The output should be identical to the entries that follow.

************

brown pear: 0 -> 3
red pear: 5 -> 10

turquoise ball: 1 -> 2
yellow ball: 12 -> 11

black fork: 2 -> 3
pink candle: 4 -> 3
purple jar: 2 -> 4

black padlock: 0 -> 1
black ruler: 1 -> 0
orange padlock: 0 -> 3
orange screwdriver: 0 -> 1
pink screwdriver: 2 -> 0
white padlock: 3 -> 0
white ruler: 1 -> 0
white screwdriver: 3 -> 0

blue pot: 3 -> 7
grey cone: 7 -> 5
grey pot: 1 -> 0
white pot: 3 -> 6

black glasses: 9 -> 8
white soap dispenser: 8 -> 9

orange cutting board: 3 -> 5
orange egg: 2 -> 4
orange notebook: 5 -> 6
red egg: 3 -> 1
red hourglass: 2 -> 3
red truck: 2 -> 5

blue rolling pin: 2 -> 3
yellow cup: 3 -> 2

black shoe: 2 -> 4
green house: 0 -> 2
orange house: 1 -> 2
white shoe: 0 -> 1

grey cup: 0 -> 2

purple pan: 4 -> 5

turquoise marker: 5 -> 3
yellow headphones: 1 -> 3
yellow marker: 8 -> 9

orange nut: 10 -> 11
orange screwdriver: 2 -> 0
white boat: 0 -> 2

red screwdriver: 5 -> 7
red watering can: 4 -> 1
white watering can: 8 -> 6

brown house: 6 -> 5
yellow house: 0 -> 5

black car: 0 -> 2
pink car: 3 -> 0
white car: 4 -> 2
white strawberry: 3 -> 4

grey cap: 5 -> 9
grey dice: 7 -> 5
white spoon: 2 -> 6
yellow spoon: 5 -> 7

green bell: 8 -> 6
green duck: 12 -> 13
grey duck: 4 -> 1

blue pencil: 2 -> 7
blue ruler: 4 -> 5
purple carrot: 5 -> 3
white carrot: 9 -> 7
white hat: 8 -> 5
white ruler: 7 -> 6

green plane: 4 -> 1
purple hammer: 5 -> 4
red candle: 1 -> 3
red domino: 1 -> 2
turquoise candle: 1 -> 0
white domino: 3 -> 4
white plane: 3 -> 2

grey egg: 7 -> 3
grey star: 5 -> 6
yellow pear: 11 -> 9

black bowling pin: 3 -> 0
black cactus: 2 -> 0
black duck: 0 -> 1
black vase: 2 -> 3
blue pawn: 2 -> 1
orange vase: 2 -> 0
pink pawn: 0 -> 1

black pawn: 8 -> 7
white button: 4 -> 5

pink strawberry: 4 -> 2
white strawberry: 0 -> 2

************

### THE ANSWER:
brown pear: 0 -> 3
red pear: 5 -> 10

turquoise ball: 1 -> 2
yellow ball: 12 -> 11

black fork: 2 -> 3
pink candle: 4 -> 3
purple jar: 2 -> 4

black padlock: 0 -> 1
black ruler: 1 -> 0
orange padlock: 0 -> 3
orange screwdriver: 0 -> 1
pink screwdriver: 2 -> 0
white padlock: 3 -> 0
white ruler: 1 -> 0
white screwdriver: 3 -> 0

blue pot: 3 -> 7
grey cone: 7 -> 5
grey pot: 1 -> 0
white pot: 3 -> 6

black glasses: 9 -> 8
white soap dispenser: 8 -> 9

orange cutting board: 3 -> 5
orange egg: 2 -> 4
orange notebook: 5 -> 6
red egg: 3 -> 1
red hourglass: 2 -> 3
red truck: 2 -> 5

blue rolling pin: 2 -> 3
yellow cup: 3 -> 2

black shoe: 2 -> 4
green house: 0 -> 2
orange house: 1 -> 2
white shoe: 0 -> 1

grey cup: 0 -> 2

purple pan: 4 -> 5

turquoise marker: 5 -> 3
yellow headphones: 1 -> 3
yellow marker: 8 -> 9

orange nut: 10 -> 11
orange screwdriver: 2 -> 0
white boat: 0 -> 2

red screwdriver: 5 -> 7
red watering can: 4 -> 1
white watering can: 8 -> 6

brown house: 6 -> 5
yellow house: 0 -> 5

black car: 0 -> 2
pink car: 3 -> 0
white car: 4 -> 2
white strawberry: 3 -> 4

grey cap: 5 -> 9
grey dice: 7 -> 5
white spoon: 2 -> 6
yellow spoon: 5 -> 7

green bell: 8 -> 6
green duck: 12 -> 13
grey duck: 4 -> 1

blue pencil: 2 -> 7
blue ruler: 4 -> 5
purple carrot: 5 -> 3
white carrot: 9 -> 7
white hat: 8 -> 5
white ruler: 7 -> 6

green plane: 4 -> 1
purple hammer: 5 -> 4
red candle: 1 -> 3
red domino: 1 -> 2
turquoise candle: 1 -> 0
white domino: 3 -> 4
white plane: 3 -> 2

grey egg: 7 -> 3
grey star: 5 -> 6
yellow pear: 11 -> 9

black bowling pin: 3 -> 0
black cactus: 2 -> 0
black duck: 0 -> 1
black vase: 2 -> 3
blue pawn: 2 -> 1
orange vase: 2 -> 0
pink pawn: 0 -> 1

black pawn: 8 -> 7
white button: 4 -> 5

pink strawberry: 4 -> 2
white strawberry: 0 -> 2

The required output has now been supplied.